══ Records to use
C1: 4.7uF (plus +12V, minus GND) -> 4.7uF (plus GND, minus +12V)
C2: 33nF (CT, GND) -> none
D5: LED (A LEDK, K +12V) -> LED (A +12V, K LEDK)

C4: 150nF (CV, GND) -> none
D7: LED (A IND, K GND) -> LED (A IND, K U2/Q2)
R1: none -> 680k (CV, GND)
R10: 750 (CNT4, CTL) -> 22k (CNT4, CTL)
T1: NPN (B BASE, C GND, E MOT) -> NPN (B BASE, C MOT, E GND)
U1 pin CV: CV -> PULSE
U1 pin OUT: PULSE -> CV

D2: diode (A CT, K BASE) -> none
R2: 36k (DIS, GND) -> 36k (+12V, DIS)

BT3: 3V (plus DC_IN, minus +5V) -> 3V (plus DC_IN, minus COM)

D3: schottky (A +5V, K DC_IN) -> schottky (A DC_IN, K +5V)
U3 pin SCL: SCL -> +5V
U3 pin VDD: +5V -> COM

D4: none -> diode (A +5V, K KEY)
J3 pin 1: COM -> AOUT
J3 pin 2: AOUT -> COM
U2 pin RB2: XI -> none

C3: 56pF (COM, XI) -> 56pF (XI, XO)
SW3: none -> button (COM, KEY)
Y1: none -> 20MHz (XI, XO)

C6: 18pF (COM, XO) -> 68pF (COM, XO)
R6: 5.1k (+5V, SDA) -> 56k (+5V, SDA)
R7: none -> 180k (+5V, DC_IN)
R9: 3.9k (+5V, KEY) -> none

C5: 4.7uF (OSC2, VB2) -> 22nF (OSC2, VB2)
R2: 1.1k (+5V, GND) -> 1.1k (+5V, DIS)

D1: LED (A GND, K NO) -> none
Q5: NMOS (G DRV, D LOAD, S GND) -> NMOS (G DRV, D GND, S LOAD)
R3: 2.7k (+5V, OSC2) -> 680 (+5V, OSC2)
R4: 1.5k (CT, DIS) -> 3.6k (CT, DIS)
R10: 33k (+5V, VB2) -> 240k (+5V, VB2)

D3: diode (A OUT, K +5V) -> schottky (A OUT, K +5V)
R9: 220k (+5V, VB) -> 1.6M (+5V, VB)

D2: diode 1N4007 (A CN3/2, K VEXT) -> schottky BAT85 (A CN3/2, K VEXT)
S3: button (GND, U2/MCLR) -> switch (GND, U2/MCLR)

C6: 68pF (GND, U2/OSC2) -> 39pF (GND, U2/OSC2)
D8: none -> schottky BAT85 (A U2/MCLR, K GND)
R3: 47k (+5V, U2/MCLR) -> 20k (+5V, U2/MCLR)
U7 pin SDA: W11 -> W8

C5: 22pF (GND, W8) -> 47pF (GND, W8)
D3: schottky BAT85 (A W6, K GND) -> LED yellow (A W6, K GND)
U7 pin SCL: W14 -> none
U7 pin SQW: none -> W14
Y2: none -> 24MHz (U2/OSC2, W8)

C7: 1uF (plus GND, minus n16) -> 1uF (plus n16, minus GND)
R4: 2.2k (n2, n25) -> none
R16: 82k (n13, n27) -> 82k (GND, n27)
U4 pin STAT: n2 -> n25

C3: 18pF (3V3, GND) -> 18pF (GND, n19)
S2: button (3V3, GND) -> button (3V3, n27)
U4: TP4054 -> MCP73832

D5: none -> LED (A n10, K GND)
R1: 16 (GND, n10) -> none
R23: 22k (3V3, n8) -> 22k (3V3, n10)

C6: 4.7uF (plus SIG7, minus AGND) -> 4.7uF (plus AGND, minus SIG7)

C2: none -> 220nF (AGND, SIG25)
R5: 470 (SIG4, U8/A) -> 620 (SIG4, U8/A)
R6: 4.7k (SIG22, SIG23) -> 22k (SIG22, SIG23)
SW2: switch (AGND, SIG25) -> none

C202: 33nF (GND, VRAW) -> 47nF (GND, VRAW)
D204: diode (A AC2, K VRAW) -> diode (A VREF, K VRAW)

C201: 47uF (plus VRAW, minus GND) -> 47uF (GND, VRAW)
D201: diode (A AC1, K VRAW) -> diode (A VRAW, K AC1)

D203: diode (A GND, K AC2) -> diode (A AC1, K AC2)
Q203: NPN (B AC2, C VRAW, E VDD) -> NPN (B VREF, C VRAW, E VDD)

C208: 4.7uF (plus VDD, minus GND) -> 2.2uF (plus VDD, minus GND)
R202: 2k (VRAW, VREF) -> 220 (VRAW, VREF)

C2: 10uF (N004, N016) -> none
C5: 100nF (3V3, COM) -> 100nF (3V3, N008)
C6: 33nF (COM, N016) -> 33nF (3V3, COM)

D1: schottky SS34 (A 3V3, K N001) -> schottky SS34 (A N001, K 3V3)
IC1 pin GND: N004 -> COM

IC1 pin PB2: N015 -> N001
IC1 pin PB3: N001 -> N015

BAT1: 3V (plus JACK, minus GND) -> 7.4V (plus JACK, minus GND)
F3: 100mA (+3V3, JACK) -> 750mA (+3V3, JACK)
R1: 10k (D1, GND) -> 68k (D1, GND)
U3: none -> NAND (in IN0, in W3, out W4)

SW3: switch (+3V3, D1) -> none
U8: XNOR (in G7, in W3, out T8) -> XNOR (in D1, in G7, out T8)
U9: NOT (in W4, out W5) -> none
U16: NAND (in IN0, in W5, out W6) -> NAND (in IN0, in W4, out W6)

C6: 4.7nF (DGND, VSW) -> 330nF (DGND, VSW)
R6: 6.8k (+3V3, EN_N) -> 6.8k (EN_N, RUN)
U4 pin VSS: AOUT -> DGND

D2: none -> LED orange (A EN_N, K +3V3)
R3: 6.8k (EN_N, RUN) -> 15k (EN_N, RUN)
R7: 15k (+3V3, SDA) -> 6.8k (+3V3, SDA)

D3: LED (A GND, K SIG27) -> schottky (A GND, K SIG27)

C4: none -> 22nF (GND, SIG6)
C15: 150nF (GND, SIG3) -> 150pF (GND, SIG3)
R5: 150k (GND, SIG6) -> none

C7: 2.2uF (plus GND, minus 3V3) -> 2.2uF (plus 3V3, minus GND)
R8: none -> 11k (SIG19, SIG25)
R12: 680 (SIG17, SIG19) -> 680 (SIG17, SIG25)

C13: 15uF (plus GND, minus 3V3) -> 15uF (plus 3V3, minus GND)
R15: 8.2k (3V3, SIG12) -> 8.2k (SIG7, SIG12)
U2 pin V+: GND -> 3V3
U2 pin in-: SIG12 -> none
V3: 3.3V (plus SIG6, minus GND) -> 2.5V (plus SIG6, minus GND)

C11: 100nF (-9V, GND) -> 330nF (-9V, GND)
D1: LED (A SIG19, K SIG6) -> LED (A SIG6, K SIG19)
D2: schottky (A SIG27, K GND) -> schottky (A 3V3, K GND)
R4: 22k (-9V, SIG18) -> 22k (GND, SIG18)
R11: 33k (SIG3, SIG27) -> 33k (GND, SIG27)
════
§ Problem to work on
Take the word "AOUT" and find each line of the material that contains it. Copy those lines.

§ Answer box
J3 pin 1: COM -> AOUT
J3 pin 2: AOUT -> COM
U4 pin VSS: AOUT -> DGND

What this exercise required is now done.